### AIM OF THE EXERCISE
Within the lines below, the span from the line with "Audit Update: [338,621,664,823]" to the line with "menu65: [274,1287,315,1320] ->", both ends included, is to be reproduced exactly, with pictures omitted.

### EXERCISE DATA
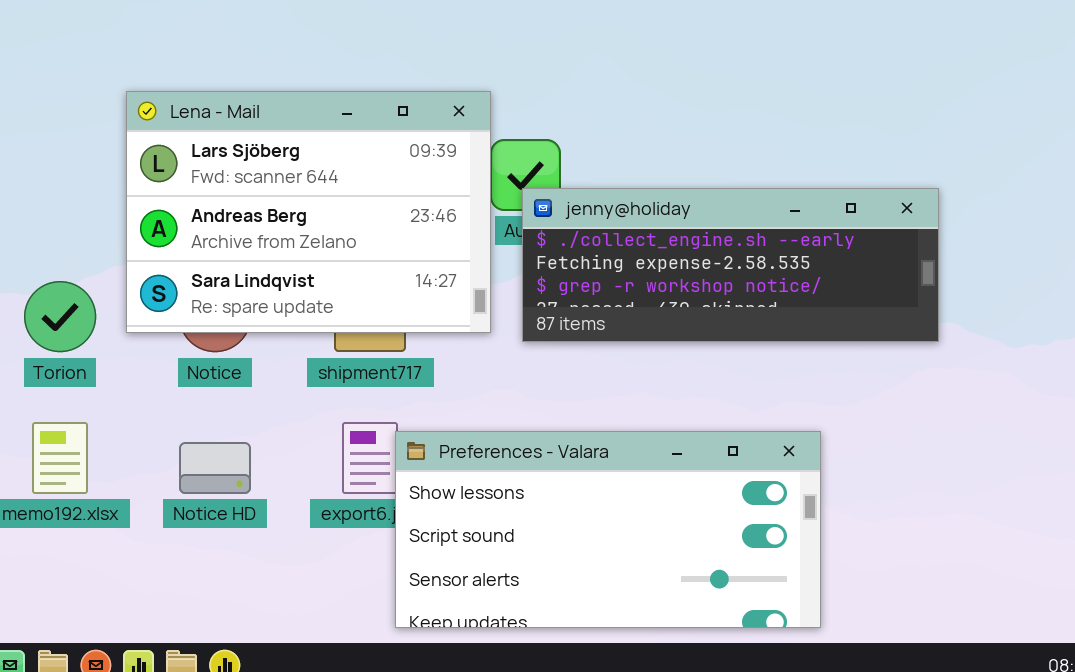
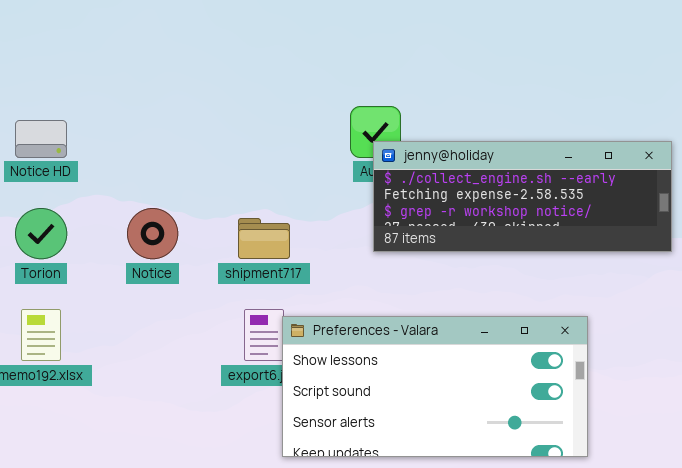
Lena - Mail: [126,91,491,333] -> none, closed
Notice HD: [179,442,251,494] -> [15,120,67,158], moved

---

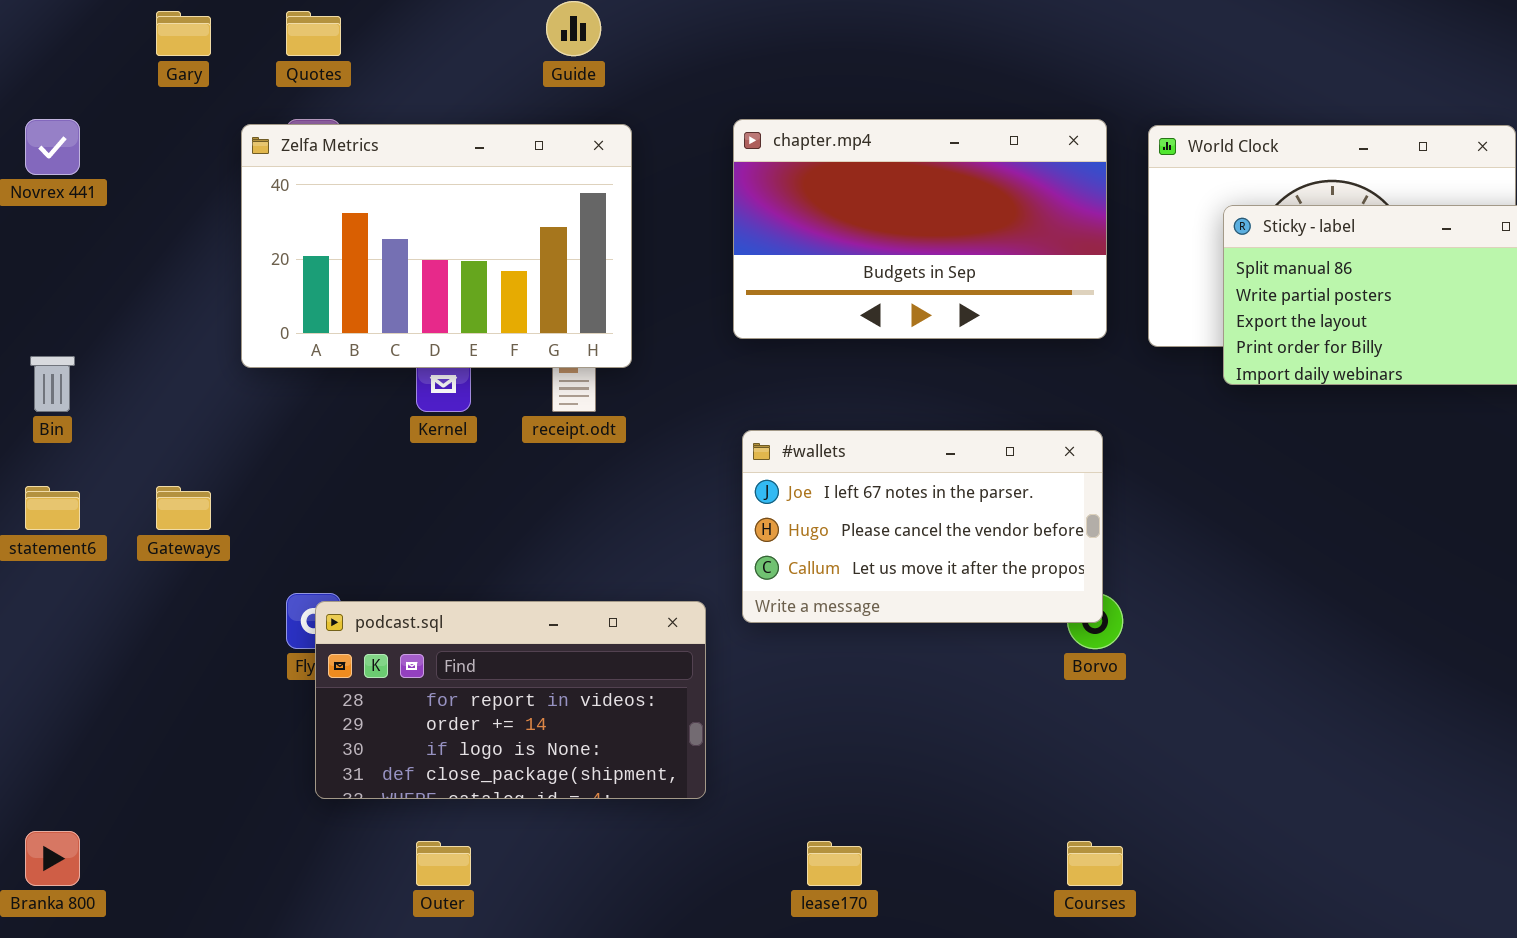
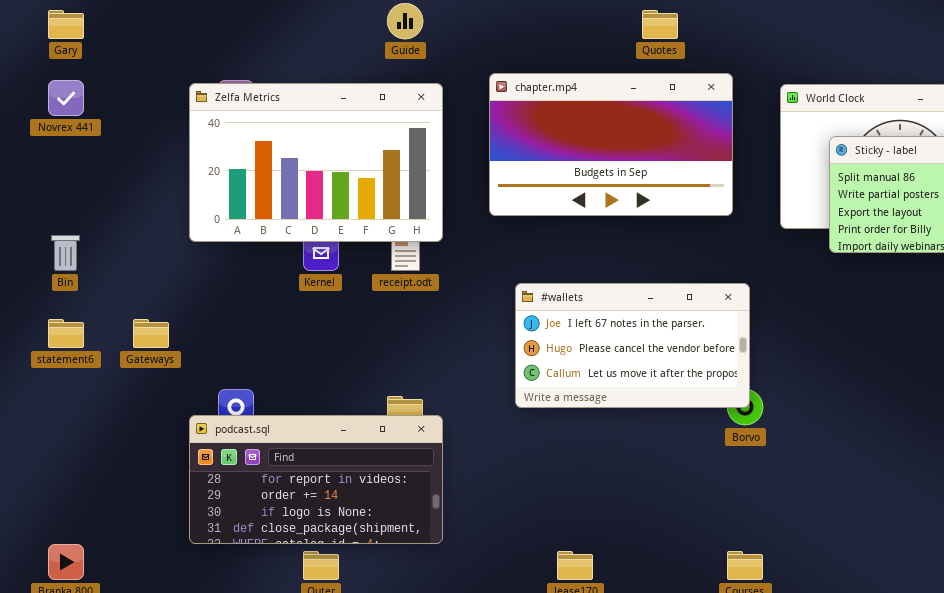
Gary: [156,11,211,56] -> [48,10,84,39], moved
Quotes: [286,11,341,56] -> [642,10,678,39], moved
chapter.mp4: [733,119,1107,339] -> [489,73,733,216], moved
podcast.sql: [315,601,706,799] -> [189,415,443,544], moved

==

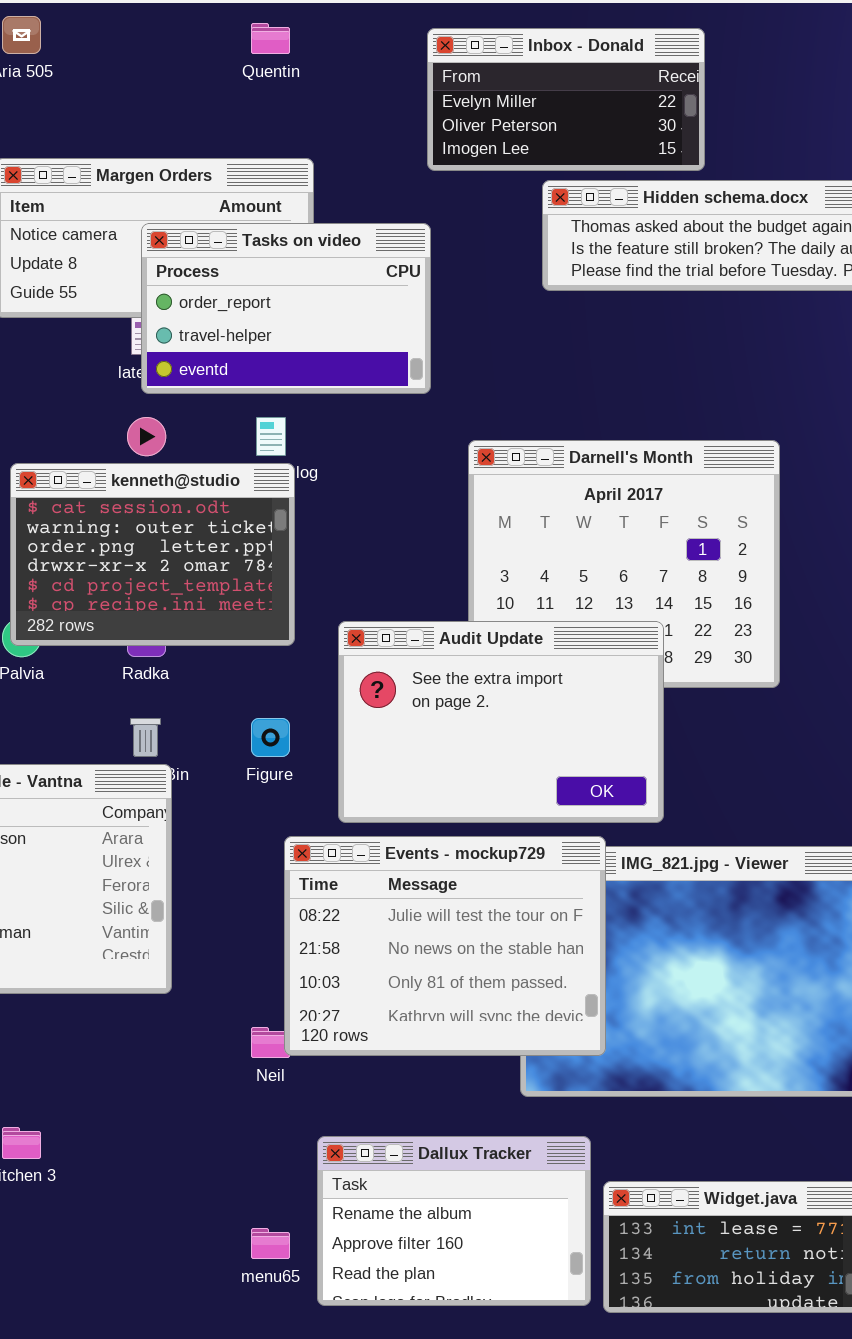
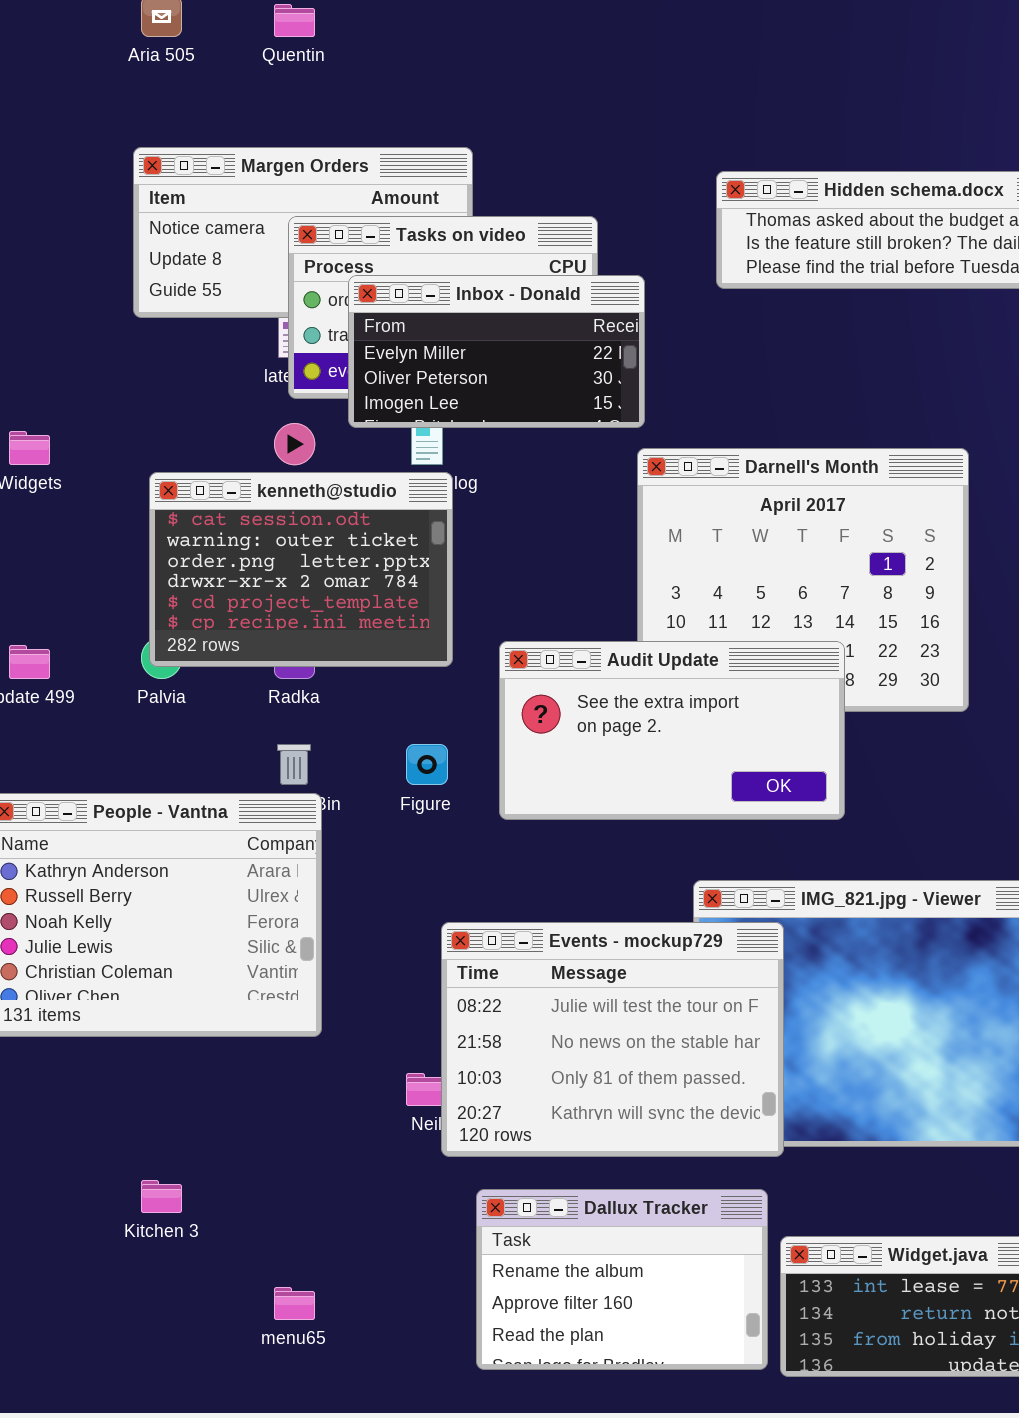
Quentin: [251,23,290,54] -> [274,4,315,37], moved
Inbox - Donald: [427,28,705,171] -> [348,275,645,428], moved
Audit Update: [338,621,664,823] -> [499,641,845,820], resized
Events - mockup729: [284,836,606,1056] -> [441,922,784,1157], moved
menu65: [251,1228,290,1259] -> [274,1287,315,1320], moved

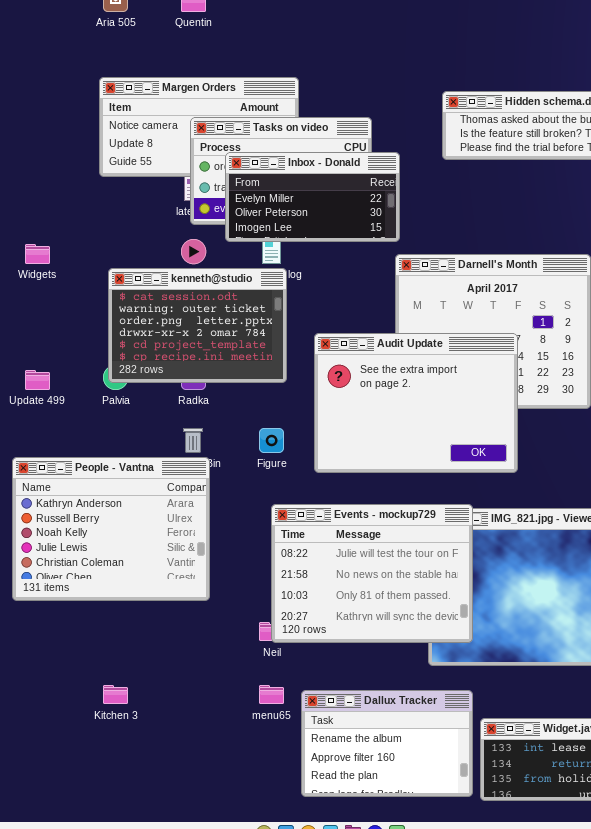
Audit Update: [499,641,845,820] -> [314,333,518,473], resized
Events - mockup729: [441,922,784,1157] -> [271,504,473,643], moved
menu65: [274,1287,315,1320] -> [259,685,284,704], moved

### ANSWER BELOW
Audit Update: [338,621,664,823] -> [499,641,845,820], resized
Events - mockup729: [284,836,606,1056] -> [441,922,784,1157], moved
menu65: [251,1228,290,1259] -> [274,1287,315,1320], moved

Audit Update: [499,641,845,820] -> [314,333,518,473], resized
Events - mockup729: [441,922,784,1157] -> [271,504,473,643], moved
menu65: [274,1287,315,1320] -> [259,685,284,704], moved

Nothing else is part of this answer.